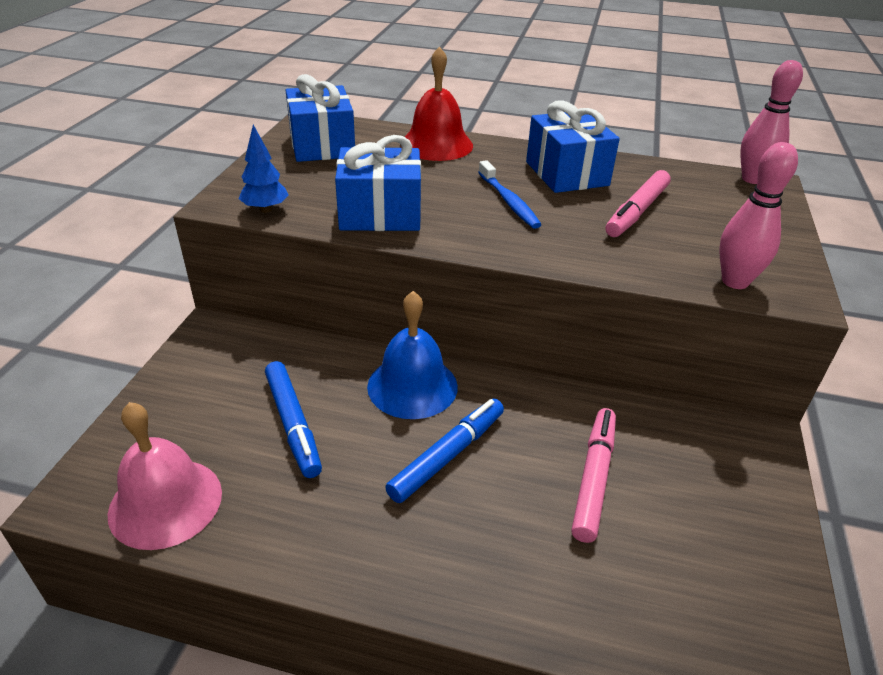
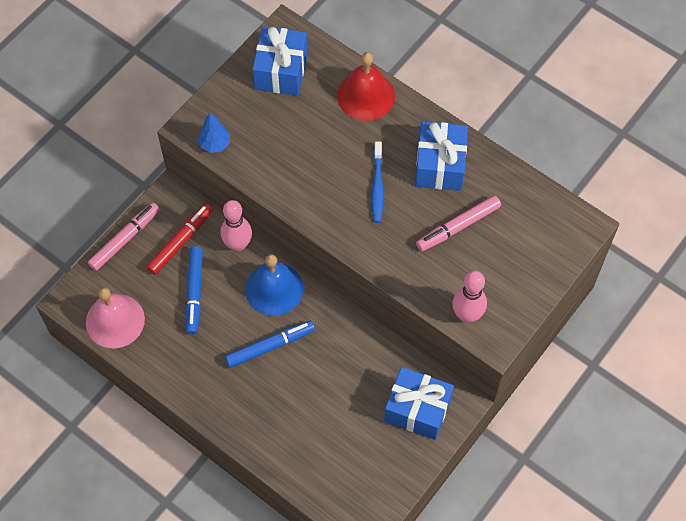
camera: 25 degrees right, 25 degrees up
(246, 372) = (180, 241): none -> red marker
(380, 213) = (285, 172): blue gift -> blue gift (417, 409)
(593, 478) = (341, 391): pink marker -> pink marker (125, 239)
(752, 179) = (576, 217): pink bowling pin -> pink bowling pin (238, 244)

* * *

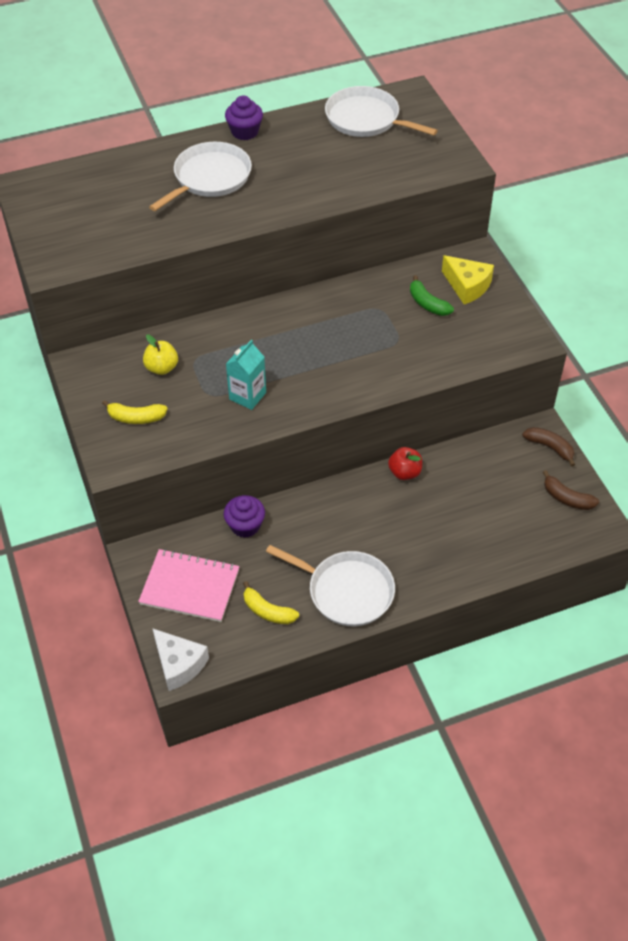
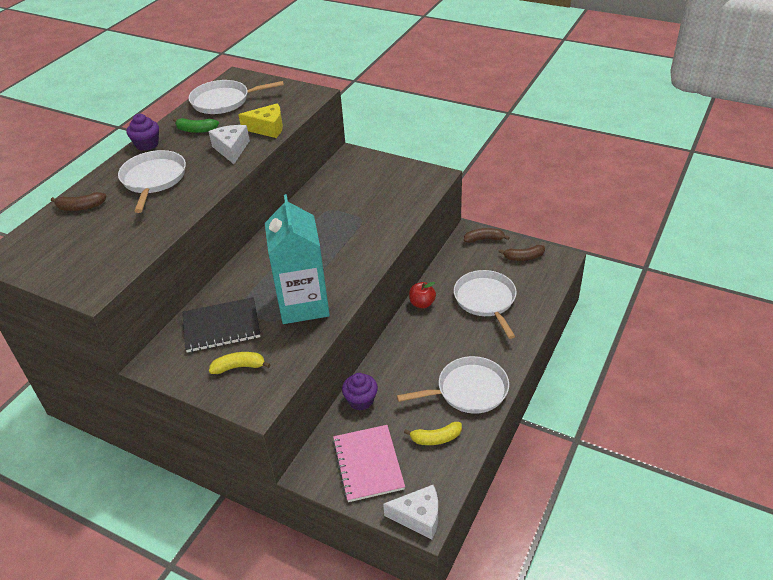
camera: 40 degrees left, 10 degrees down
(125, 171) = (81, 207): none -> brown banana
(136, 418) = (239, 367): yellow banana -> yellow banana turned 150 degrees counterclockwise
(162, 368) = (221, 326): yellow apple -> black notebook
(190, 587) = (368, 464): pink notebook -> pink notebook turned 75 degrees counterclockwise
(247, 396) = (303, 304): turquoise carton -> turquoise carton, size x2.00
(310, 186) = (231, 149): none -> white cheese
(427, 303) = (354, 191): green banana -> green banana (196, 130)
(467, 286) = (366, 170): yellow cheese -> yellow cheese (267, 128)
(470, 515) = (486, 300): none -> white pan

Instructions to follow => Search the material above for the string "none", and copy every line in which it turns up.

Output =>
(246, 372) = (180, 241): none -> red marker
(125, 171) = (81, 207): none -> brown banana
(310, 186) = (231, 149): none -> white cheese
(470, 515) = (486, 300): none -> white pan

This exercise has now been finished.